Your answer must be the exact lines from the one holding "portefeuille/jaune (no. 3" through the last line of the records below, with no pictures.
___ Dataset records
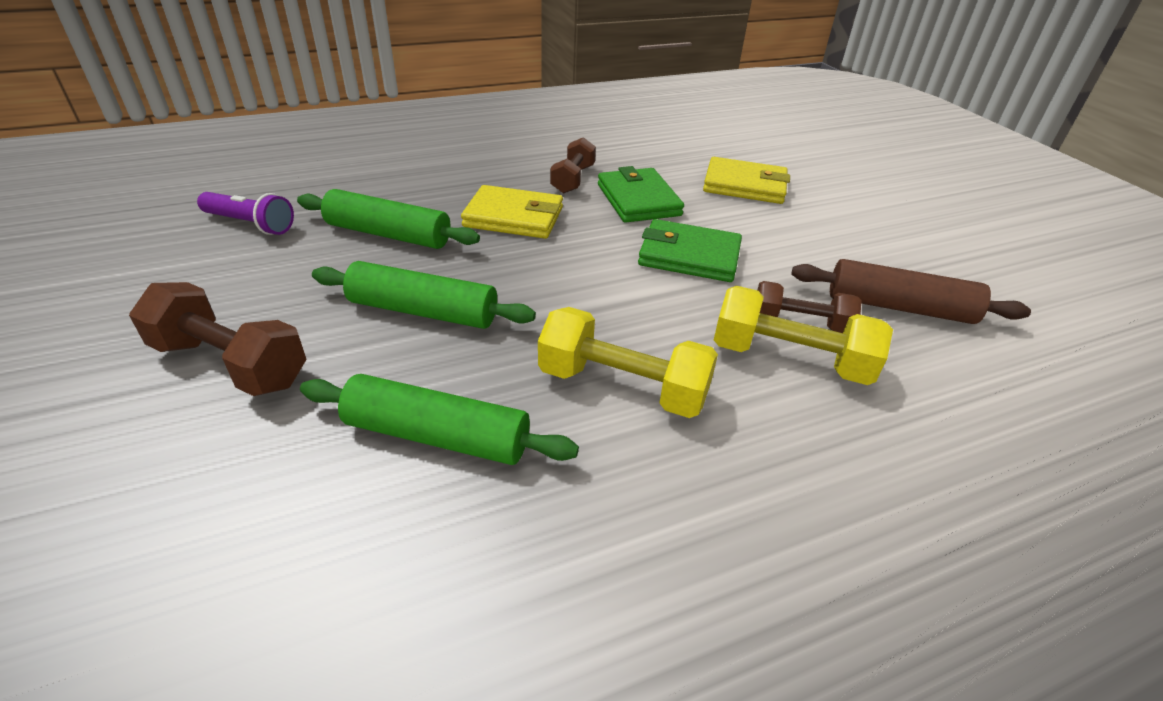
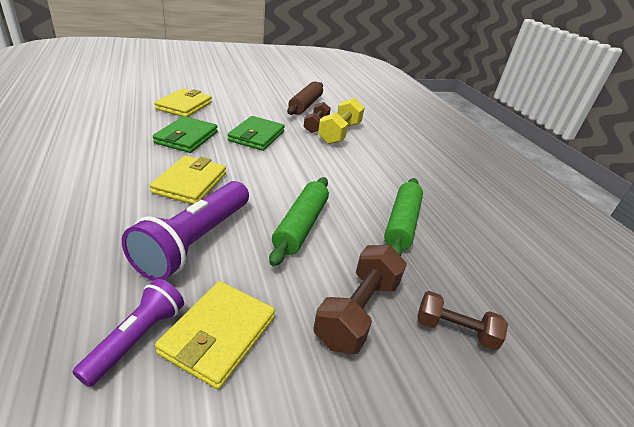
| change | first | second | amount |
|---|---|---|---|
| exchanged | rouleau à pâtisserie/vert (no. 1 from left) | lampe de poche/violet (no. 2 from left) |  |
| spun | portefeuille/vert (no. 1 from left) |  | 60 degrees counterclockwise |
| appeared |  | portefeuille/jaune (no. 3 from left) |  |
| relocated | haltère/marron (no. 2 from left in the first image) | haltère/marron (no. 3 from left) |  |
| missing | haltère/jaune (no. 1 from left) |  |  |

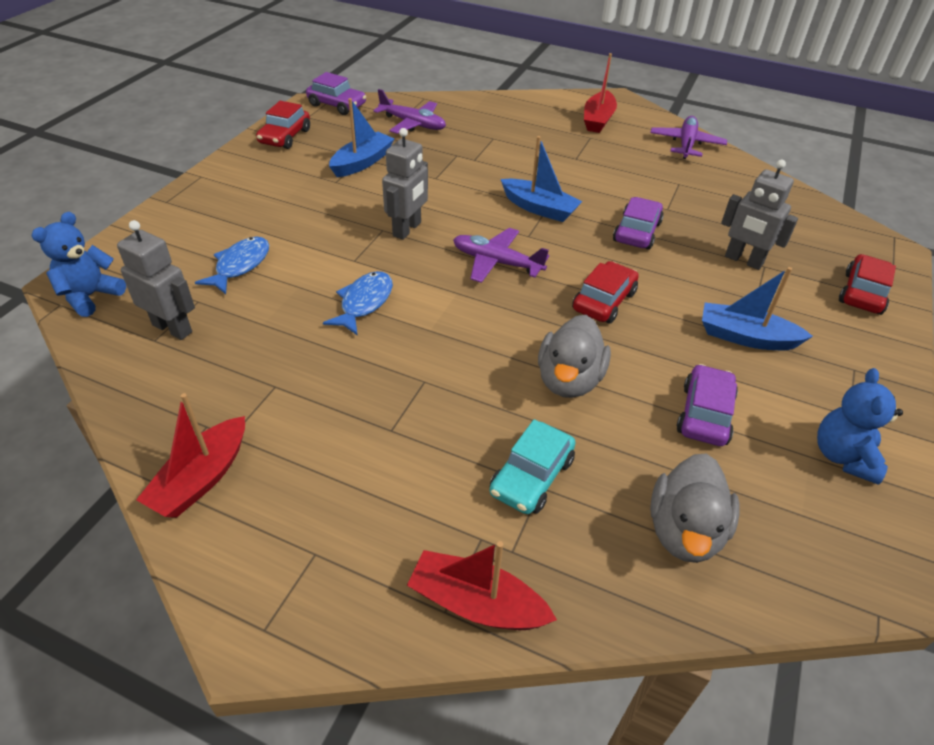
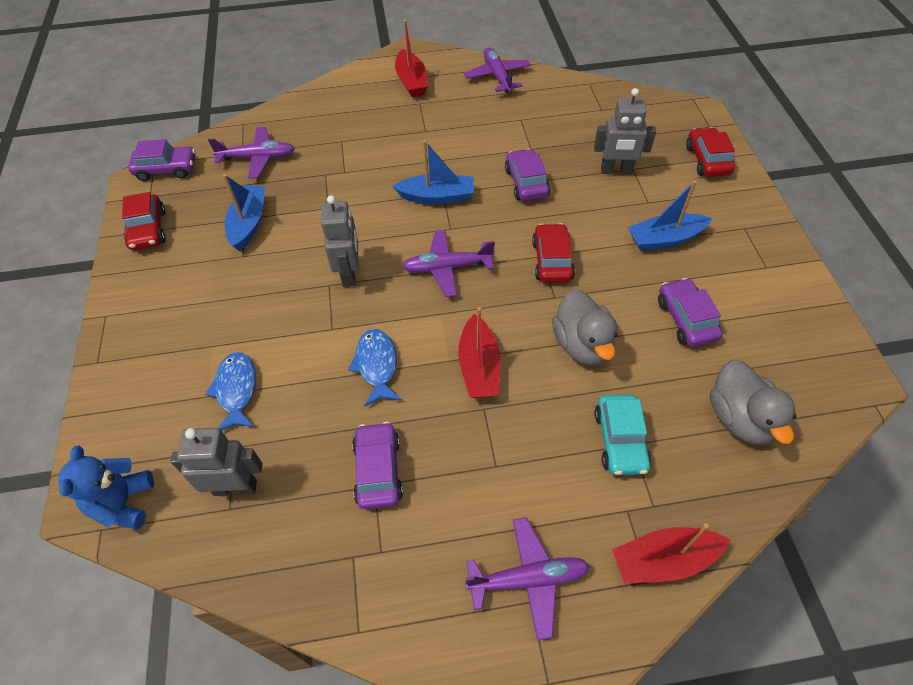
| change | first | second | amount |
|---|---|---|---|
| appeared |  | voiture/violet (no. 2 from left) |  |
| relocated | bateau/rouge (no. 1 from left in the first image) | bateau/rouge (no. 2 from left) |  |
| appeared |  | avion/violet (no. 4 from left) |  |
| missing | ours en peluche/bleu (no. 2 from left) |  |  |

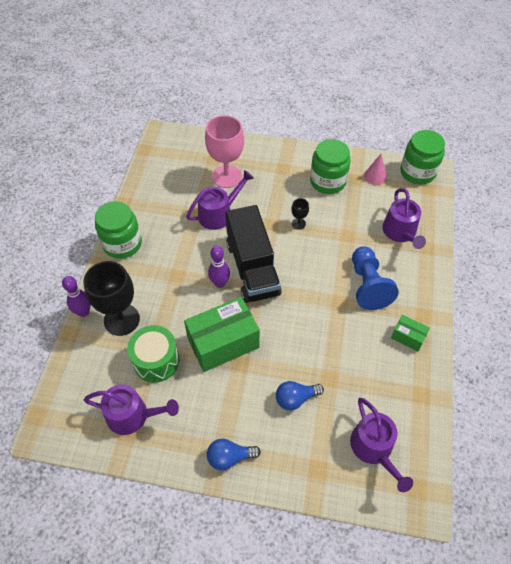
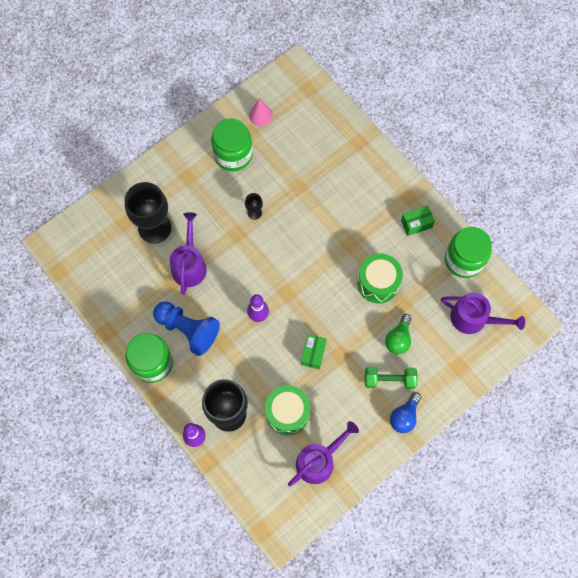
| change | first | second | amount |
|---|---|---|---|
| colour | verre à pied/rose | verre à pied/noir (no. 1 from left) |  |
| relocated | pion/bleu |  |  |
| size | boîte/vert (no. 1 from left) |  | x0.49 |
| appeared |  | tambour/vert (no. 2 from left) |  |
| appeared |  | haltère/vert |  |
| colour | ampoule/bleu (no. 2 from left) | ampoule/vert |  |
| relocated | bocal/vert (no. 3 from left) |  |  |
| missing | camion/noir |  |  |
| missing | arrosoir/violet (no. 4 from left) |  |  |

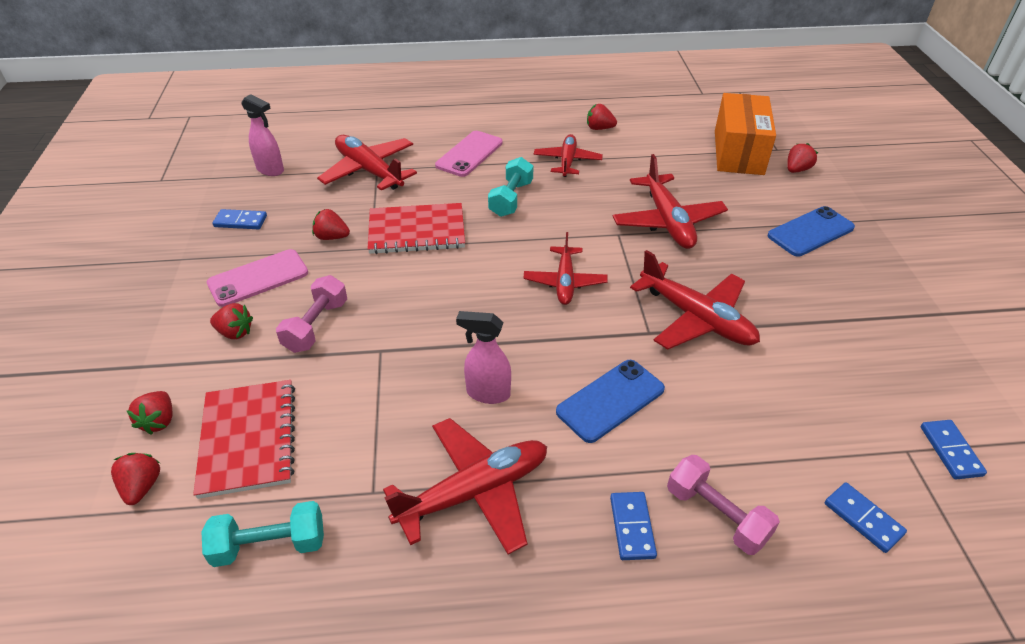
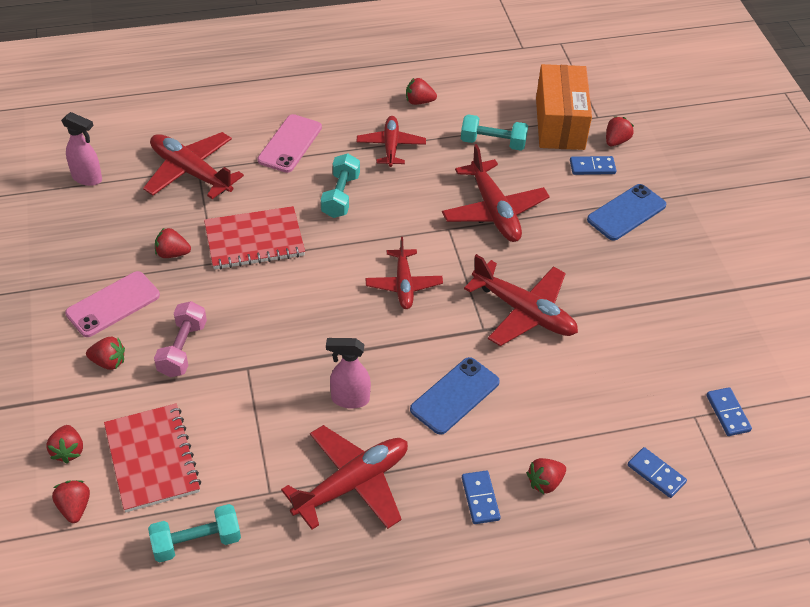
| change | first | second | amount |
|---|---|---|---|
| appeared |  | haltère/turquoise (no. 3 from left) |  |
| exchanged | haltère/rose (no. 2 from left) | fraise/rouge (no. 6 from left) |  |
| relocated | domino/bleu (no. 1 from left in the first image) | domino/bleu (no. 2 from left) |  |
______
--- Solution to this problem ---
| appeared |  | portefeuille/jaune (no. 3 from left) |  |
| relocated | haltère/marron (no. 2 from left in the first image) | haltère/marron (no. 3 from left) |  |
| missing | haltère/jaune (no. 1 from left) |  |  |

| change | first | second | amount |
|---|---|---|---|
| appeared |  | voiture/violet (no. 2 from left) |  |
| relocated | bateau/rouge (no. 1 from left in the first image) | bateau/rouge (no. 2 from left) |  |
| appeared |  | avion/violet (no. 4 from left) |  |
| missing | ours en peluche/bleu (no. 2 from left) |  |  |

| change | first | second | amount |
|---|---|---|---|
| colour | verre à pied/rose | verre à pied/noir (no. 1 from left) |  |
| relocated | pion/bleu |  |  |
| size | boîte/vert (no. 1 from left) |  | x0.49 |
| appeared |  | tambour/vert (no. 2 from left) |  |
| appeared |  | haltère/vert |  |
| colour | ampoule/bleu (no. 2 from left) | ampoule/vert |  |
| relocated | bocal/vert (no. 3 from left) |  |  |
| missing | camion/noir |  |  |
| missing | arrosoir/violet (no. 4 from left) |  |  |

| change | first | second | amount |
|---|---|---|---|
| appeared |  | haltère/turquoise (no. 3 from left) |  |
| exchanged | haltère/rose (no. 2 from left) | fraise/rouge (no. 6 from left) |  |
| relocated | domino/bleu (no. 1 from left in the first image) | domino/bleu (no. 2 from left) |  |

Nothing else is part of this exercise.